===== Available records =====

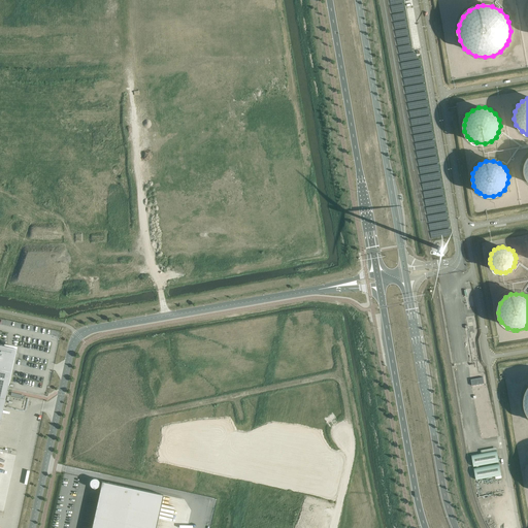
[(59,353),(59,331),(48,330),(47,336),(44,335),(44,332),(42,332),(42,328),(40,328),(39,361),(45,361),(45,352),(48,352),(48,353),(59,353)]
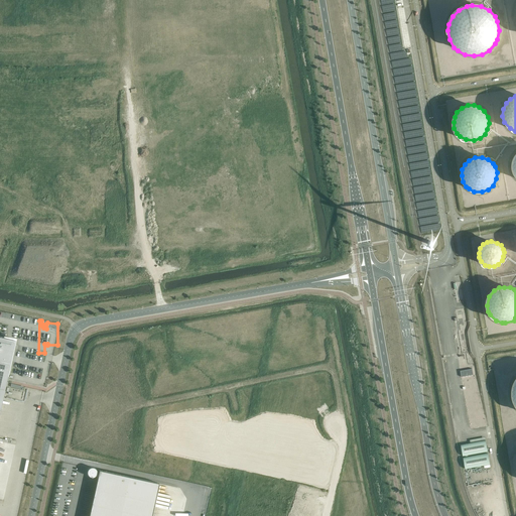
[(0,337),(0,410),(15,341),(0,337)]
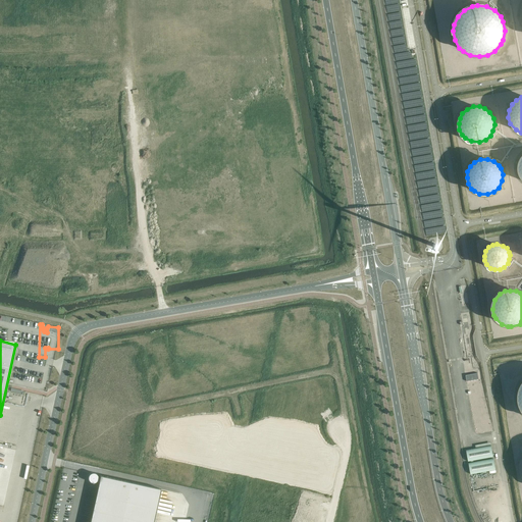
[(490,473),(496,472),(491,441),(476,445),(476,448),(466,450),(468,462),(469,462),(470,473),(490,470),(490,473)]
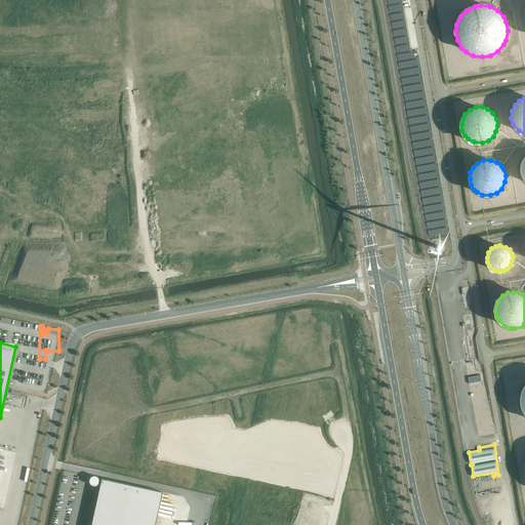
[(93,486),(96,485),(97,485),(99,483),(99,481),(99,479),(98,477),(96,476),(94,476),(92,476),(90,478),(89,480),(90,483),(91,484),(93,486)]
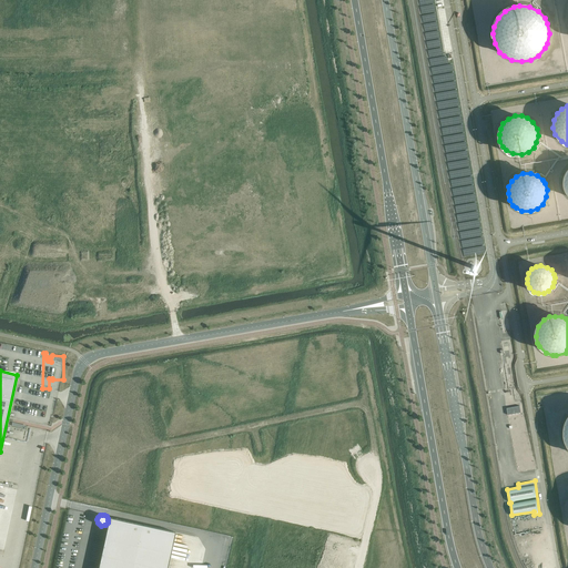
[(166,567),(175,533),(109,518),(98,567),(166,567)]
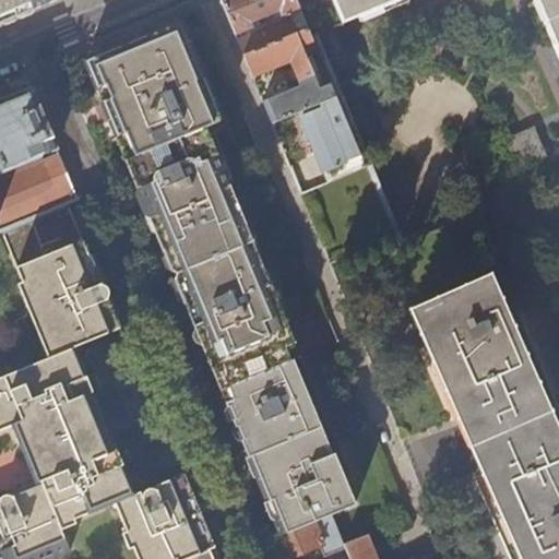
[(0,0),(0,23),(1,23),(56,0),(0,0)]
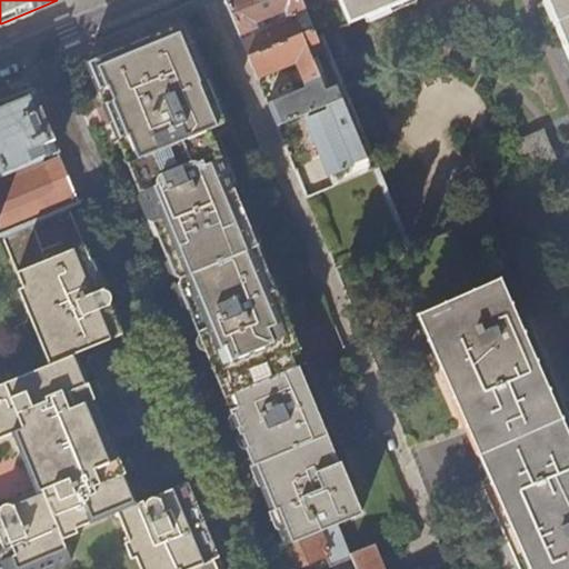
[(242,43),(249,59),(313,31),(300,0),(225,0),(240,36),(257,30),(255,25),(278,15),(279,20),(295,15),(296,18),(293,23),(242,43)]
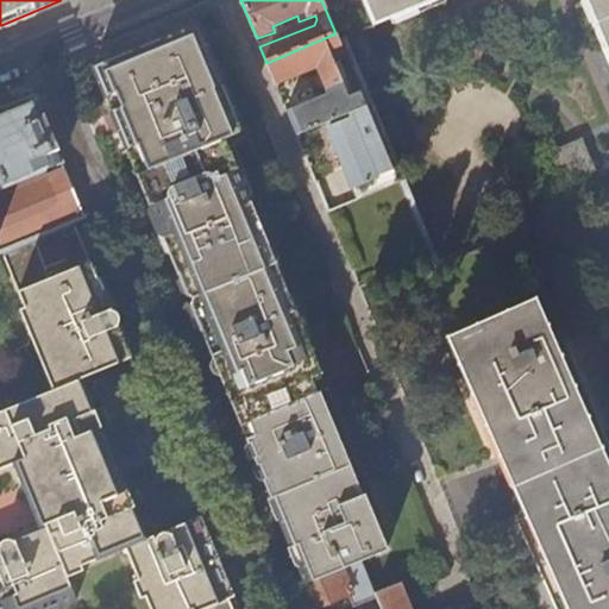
[(608,0),(362,0),(372,27),(438,0),(579,0),(608,70),(608,0)]
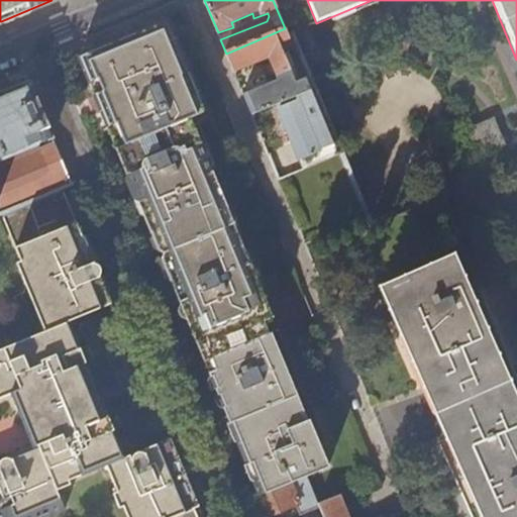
[(192,329),(205,359),(270,331),(266,321),(275,317),(269,301),(243,242),(208,158),(192,118),(207,111),(204,103),(179,42),(171,23),(163,19),(147,26),(94,48),(83,54),(80,61),(85,72),(110,133),(132,187),(154,239),(175,289),(192,329)]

=====

● **What to produce**: Retype, exactly as written, each line from the one containing "[(0,0),(0,23),(1,23),(56,0),(0,0)]" through the end of the data above, and leave out every picture.

● **Completed task**:
[(0,0),(0,23),(1,23),(56,0),(0,0)]
[(242,43),(249,59),(313,31),(300,0),(225,0),(240,36),(257,30),(255,25),(278,15),(279,20),(295,15),(296,18),(293,23),(242,43)]
[(608,0),(362,0),(372,27),(438,0),(579,0),(608,70),(608,0)]
[(192,329),(205,359),(270,331),(266,321),(275,317),(269,301),(243,242),(208,158),(192,118),(207,111),(204,103),(179,42),(171,23),(163,19),(147,26),(94,48),(83,54),(80,61),(85,72),(110,133),(132,187),(154,239),(175,289),(192,329)]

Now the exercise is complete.